-- Opening Marker --

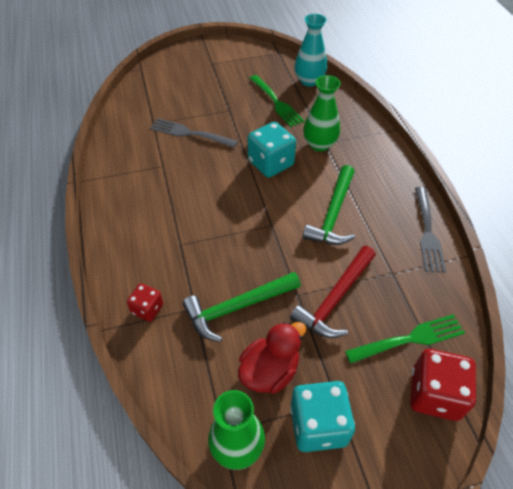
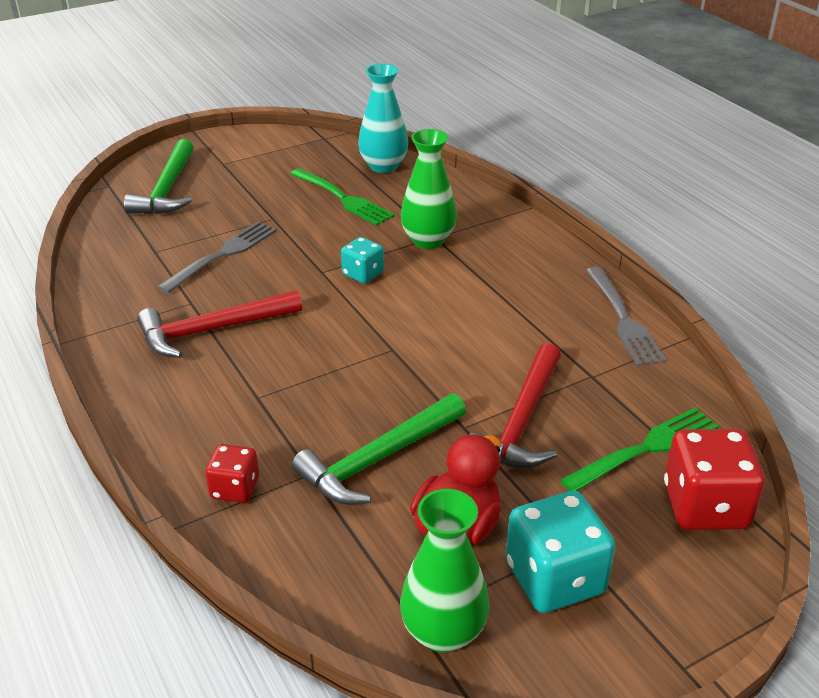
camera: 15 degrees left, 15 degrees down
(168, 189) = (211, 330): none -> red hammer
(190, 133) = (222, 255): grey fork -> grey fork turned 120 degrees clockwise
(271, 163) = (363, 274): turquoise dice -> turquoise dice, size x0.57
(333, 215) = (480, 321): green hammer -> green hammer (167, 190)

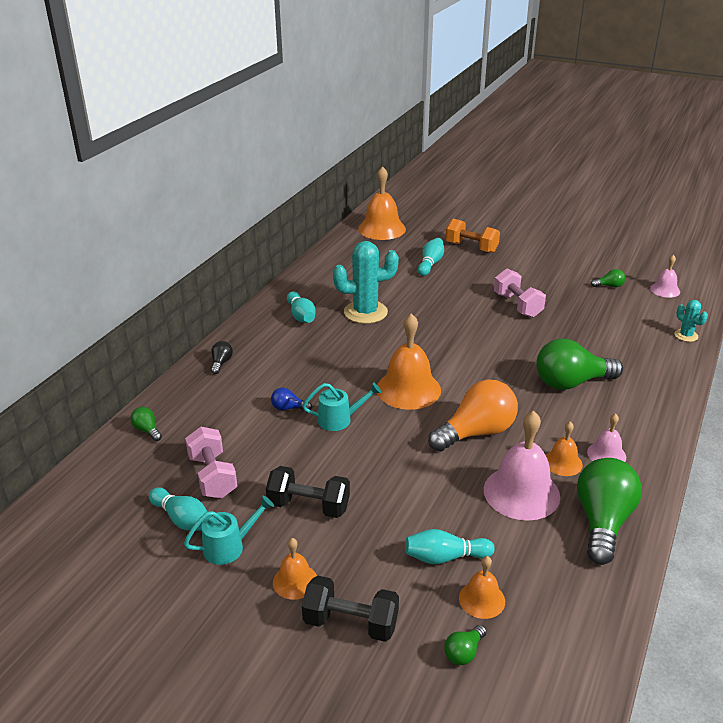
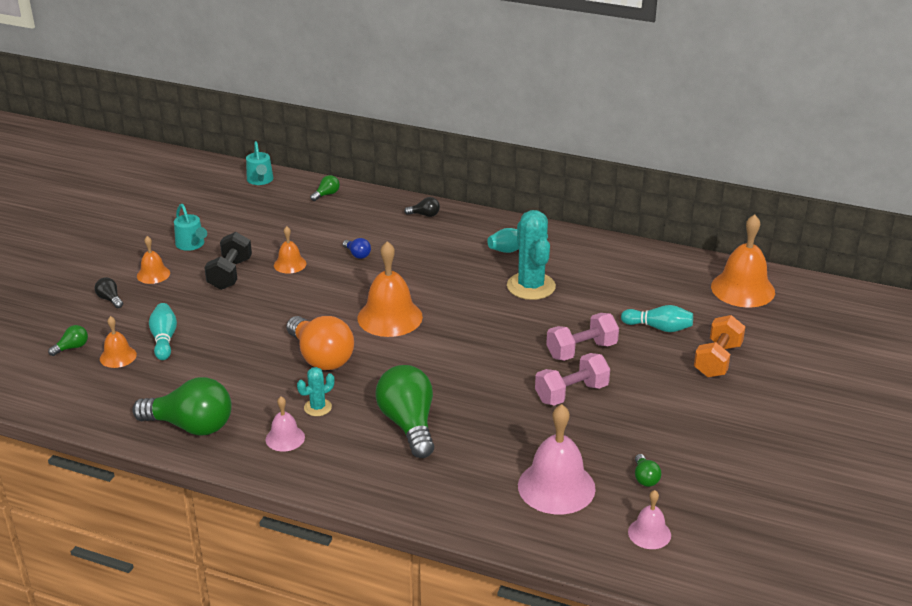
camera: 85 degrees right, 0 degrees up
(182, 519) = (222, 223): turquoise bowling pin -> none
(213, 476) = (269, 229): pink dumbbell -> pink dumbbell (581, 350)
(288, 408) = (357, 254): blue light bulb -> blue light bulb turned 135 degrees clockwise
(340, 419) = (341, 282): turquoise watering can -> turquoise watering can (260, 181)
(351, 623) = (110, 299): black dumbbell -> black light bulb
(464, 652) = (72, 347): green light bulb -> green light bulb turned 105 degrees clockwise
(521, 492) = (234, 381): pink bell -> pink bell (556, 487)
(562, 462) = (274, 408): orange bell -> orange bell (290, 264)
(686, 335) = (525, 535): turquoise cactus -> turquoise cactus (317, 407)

-- Closing Marker --

> **EXERCISE AIM**
There is one span to return: the line holding "(351, 623) = (110, 299): black" and every line after it through the end of the listing above; please give it exactly and add nothing.

> **ANSWER SPACE**
(351, 623) = (110, 299): black dumbbell -> black light bulb
(464, 652) = (72, 347): green light bulb -> green light bulb turned 105 degrees clockwise
(521, 492) = (234, 381): pink bell -> pink bell (556, 487)
(562, 462) = (274, 408): orange bell -> orange bell (290, 264)
(686, 335) = (525, 535): turquoise cactus -> turquoise cactus (317, 407)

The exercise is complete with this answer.